| The problem |
All of the data should be restated word for word, with the pictures omitted.

Scene images with change listings
-=-=-

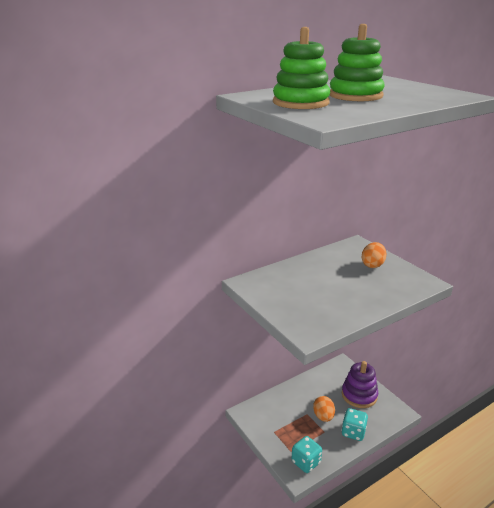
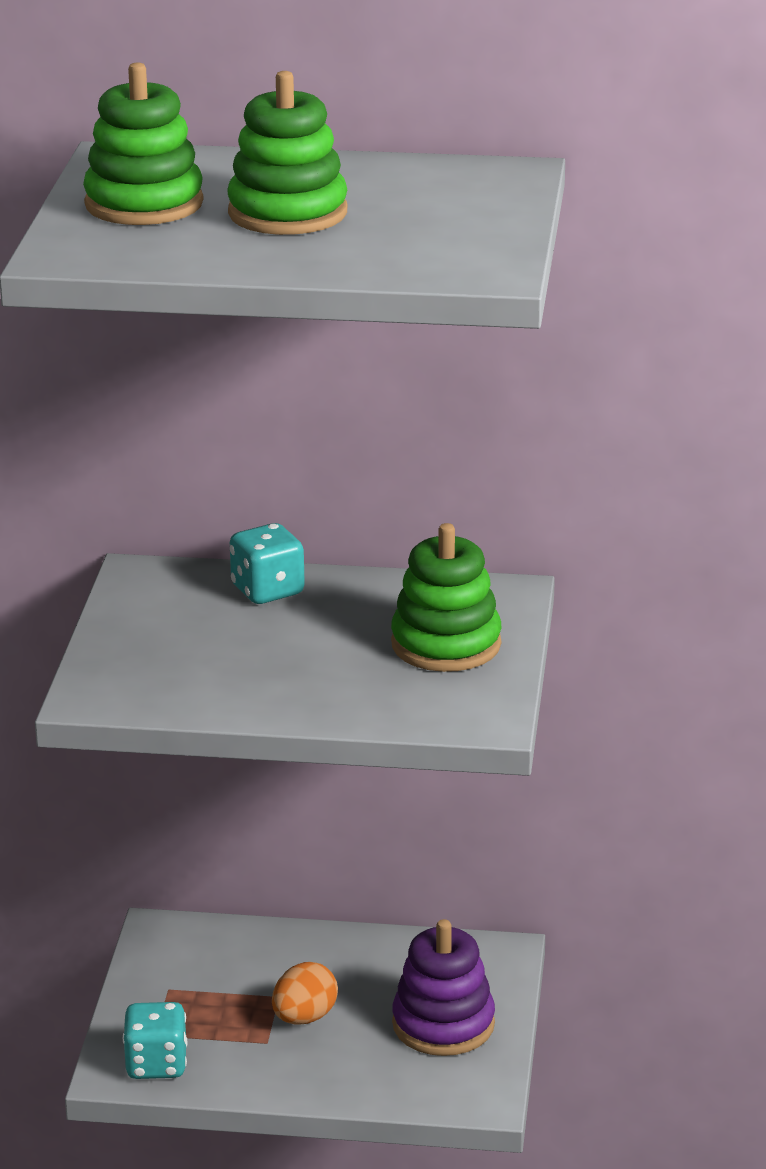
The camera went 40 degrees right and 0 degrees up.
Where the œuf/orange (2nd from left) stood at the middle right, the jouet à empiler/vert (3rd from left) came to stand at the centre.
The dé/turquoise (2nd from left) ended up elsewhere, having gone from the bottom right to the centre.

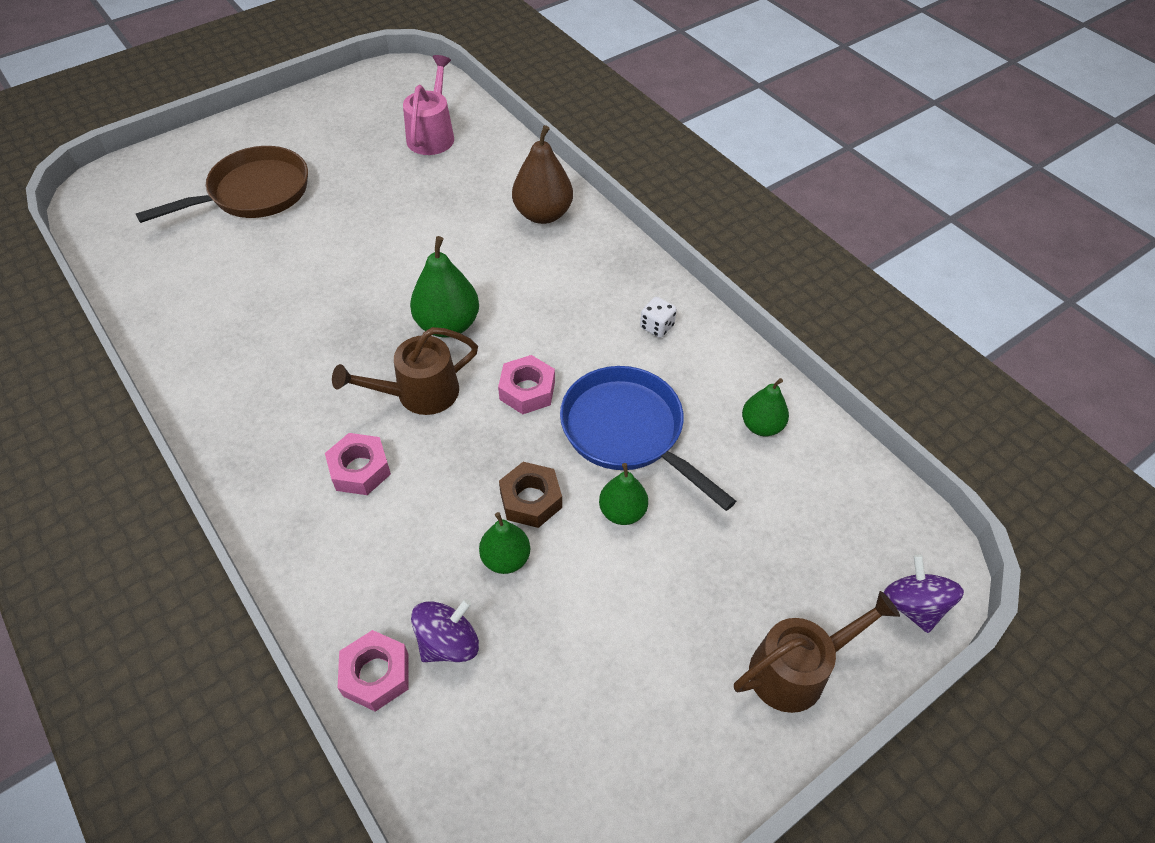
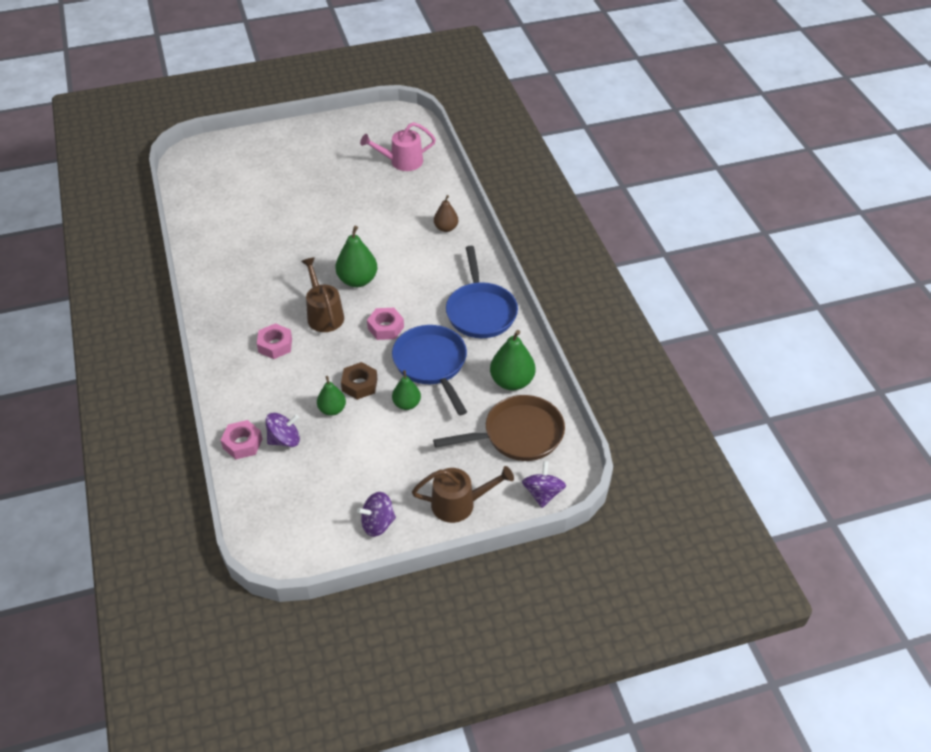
The camera went 20 degrees right and 5 degrees down.
The arrosoir/rose at the top centre ended up facing another way, 135 degrees counterclockwise from before.
The size of the poire/marron at the top centre changed by a factor of 0.63.
The poêle/marron ended up elsewhere, having gone from the top left to the centre.
Where the dé/blanc stood at the centre, the poêle/bleu (2nd from left) came to stand at the centre.
The arrosoir/marron (1st from left) at the centre ended up facing another way, 75 degrees clockwise from before.
The size of the poire/vert (4th from left) at the centre changed by a factor of 1.60.
The second view gained the toupie/violet (2nd from left) at the bottom centre.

-=-=-

| Reply to the exercise |
The camera went 40 degrees right and 0 degrees up.
Where the œuf/orange (2nd from left) stood at the middle right, the jouet à empiler/vert (3rd from left) came to stand at the centre.
The dé/turquoise (2nd from left) ended up elsewhere, having gone from the bottom right to the centre.

The camera went 20 degrees right and 5 degrees down.
The arrosoir/rose at the top centre ended up facing another way, 135 degrees counterclockwise from before.
The size of the poire/marron at the top centre changed by a factor of 0.63.
The poêle/marron ended up elsewhere, having gone from the top left to the centre.
Where the dé/blanc stood at the centre, the poêle/bleu (2nd from left) came to stand at the centre.
The arrosoir/marron (1st from left) at the centre ended up facing another way, 75 degrees clockwise from before.
The size of the poire/vert (4th from left) at the centre changed by a factor of 1.60.
The second view gained the toupie/violet (2nd from left) at the bottom centre.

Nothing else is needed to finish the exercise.